== Task to complete ==
Could you filter the material and copy every line where the word "toothbrush" occurs?

[Start of Attachment]

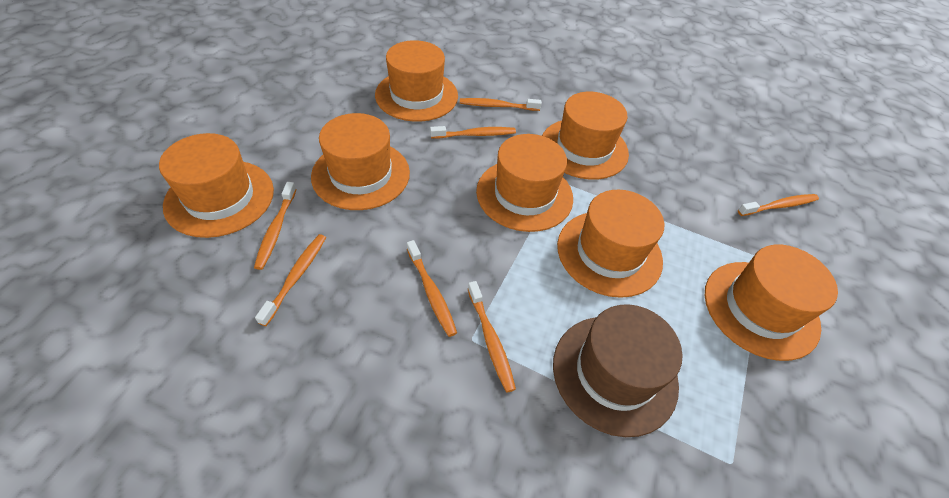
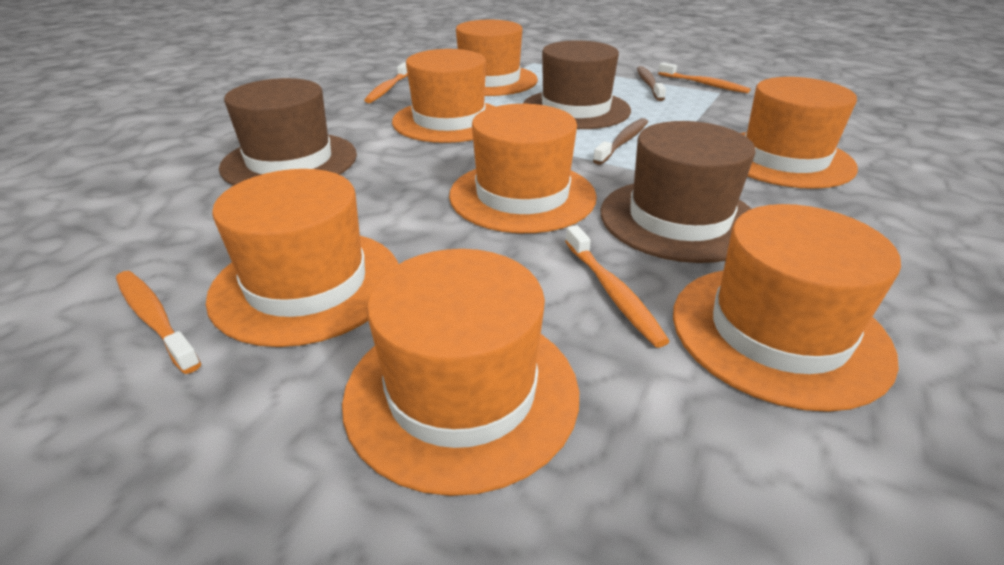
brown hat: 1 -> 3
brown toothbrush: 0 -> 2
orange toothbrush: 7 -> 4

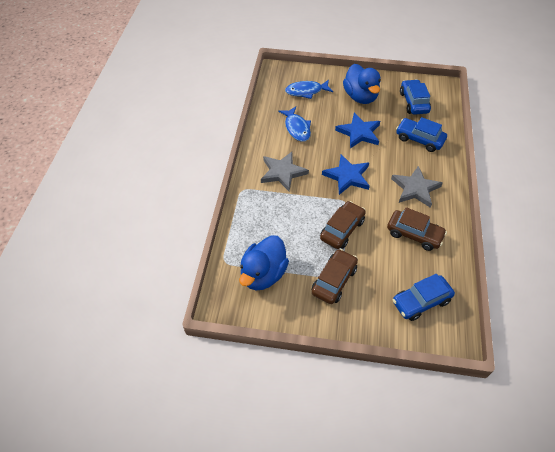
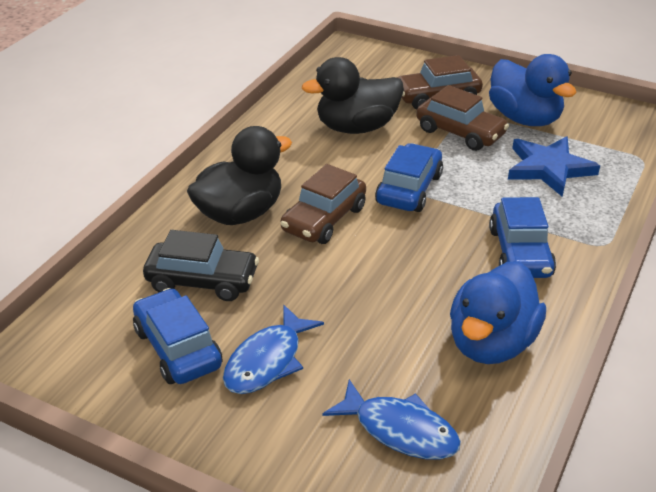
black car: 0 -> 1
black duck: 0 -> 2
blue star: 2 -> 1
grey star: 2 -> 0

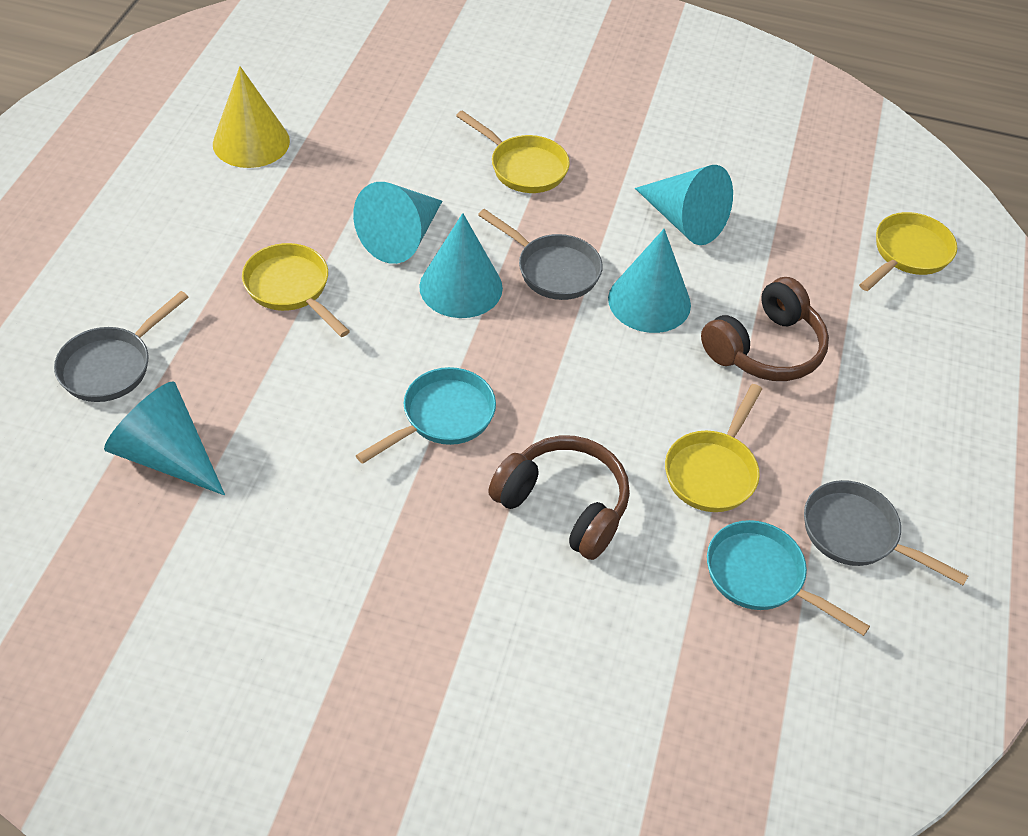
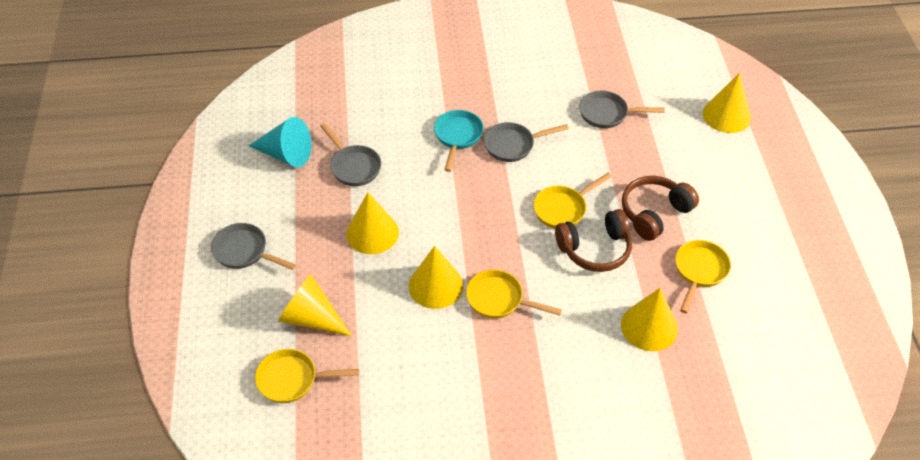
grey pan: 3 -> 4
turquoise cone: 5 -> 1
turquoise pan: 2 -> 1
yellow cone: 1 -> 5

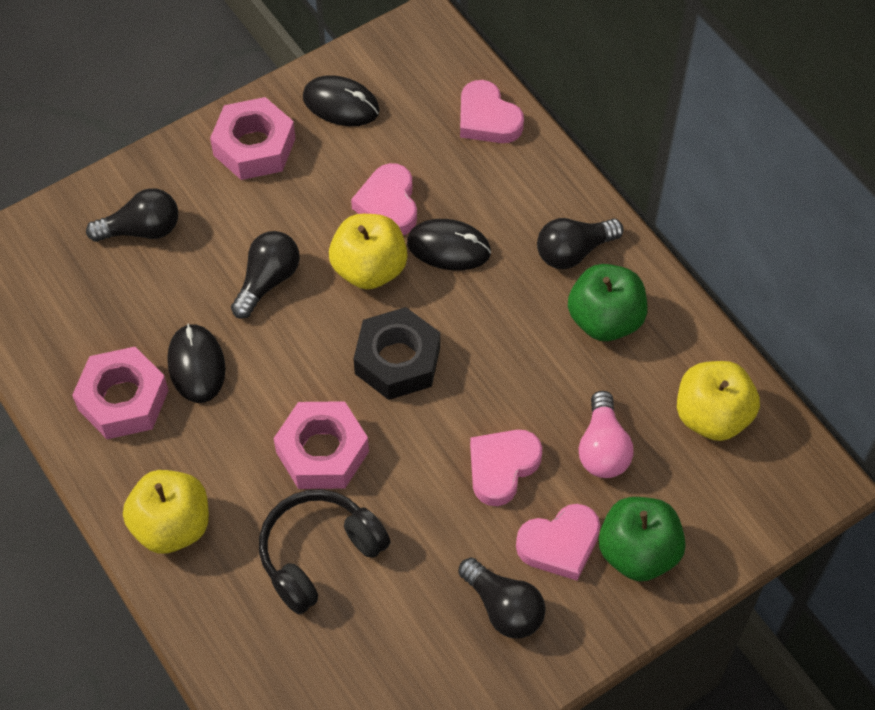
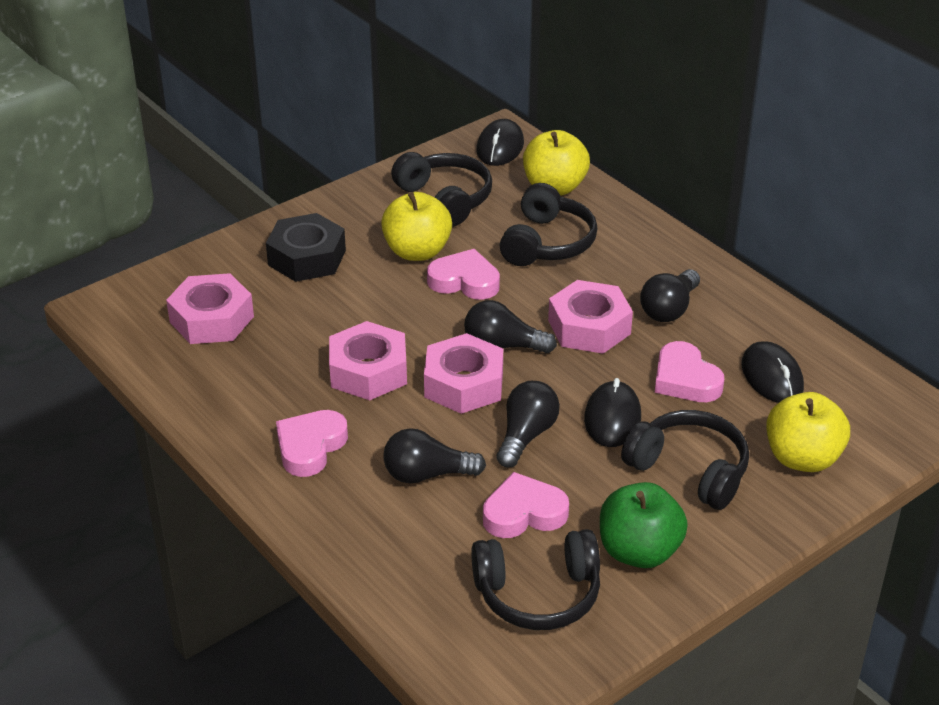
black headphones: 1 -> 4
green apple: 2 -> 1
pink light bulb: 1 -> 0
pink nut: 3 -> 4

[End of Attachment]

== Task response ==
brown toothbrush: 0 -> 2
orange toothbrush: 7 -> 4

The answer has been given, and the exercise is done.